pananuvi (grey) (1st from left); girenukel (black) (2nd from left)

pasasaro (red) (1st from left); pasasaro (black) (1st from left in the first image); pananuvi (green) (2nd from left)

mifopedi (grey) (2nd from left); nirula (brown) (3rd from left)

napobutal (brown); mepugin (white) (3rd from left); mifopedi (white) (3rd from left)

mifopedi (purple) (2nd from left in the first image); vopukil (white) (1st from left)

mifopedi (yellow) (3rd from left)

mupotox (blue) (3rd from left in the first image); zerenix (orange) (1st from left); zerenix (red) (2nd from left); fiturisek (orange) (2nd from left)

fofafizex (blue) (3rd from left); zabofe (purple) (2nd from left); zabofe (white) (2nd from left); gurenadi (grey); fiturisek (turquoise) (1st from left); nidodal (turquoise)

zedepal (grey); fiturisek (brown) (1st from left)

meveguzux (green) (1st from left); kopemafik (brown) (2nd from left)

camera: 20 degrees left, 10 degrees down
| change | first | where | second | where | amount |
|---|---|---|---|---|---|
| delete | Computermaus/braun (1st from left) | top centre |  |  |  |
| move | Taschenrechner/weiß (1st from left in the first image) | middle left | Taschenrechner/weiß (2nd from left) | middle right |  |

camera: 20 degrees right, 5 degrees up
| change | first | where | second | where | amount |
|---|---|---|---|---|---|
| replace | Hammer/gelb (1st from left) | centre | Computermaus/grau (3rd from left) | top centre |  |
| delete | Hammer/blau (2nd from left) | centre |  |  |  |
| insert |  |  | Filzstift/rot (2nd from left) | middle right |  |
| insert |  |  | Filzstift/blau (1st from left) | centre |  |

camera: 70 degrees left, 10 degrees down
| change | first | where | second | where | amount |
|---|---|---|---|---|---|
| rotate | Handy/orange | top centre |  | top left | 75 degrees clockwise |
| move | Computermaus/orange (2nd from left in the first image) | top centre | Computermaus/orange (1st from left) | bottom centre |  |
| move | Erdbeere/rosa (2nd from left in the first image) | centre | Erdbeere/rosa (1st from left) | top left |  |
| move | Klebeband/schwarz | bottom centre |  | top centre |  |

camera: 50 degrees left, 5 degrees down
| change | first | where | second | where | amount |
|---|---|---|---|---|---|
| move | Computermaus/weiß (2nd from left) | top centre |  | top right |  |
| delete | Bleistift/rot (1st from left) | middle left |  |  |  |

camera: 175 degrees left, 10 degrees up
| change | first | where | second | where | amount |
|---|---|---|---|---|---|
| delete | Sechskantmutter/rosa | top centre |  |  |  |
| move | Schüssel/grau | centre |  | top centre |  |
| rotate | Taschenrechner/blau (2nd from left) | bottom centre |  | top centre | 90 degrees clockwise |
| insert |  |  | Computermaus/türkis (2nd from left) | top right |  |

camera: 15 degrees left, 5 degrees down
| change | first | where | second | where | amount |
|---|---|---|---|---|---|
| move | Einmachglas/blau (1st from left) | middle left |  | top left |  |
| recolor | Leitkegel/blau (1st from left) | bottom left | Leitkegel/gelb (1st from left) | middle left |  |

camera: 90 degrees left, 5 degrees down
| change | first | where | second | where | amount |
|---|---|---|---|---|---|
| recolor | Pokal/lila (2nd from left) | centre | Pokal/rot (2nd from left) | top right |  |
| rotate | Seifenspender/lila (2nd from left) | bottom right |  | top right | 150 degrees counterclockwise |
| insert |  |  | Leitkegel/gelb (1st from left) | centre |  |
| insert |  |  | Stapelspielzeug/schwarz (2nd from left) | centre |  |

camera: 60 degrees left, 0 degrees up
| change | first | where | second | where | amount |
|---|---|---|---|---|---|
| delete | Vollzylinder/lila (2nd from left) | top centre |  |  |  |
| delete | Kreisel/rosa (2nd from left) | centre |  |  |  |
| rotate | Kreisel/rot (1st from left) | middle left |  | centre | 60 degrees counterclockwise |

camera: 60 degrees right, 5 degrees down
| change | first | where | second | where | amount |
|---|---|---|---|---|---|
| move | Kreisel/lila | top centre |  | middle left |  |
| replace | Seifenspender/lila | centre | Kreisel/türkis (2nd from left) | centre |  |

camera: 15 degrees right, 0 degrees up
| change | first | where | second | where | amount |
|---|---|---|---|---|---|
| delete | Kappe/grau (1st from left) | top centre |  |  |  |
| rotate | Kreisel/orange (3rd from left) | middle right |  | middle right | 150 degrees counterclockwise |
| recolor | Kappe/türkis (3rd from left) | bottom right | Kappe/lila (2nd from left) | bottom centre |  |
+ + + +
▸ **Work to be completed**: Each line of the data that holds "fiturisek" should be copied.

▸ **Task result**:
mupotox (blue) (3rd from left in the first image); zerenix (orange) (1st from left); zerenix (red) (2nd from left); fiturisek (orange) (2nd from left)
fofafizex (blue) (3rd from left); zabofe (purple) (2nd from left); zabofe (white) (2nd from left); gurenadi (grey); fiturisek (turquoise) (1st from left); nidodal (turquoise)
zedepal (grey); fiturisek (brown) (1st from left)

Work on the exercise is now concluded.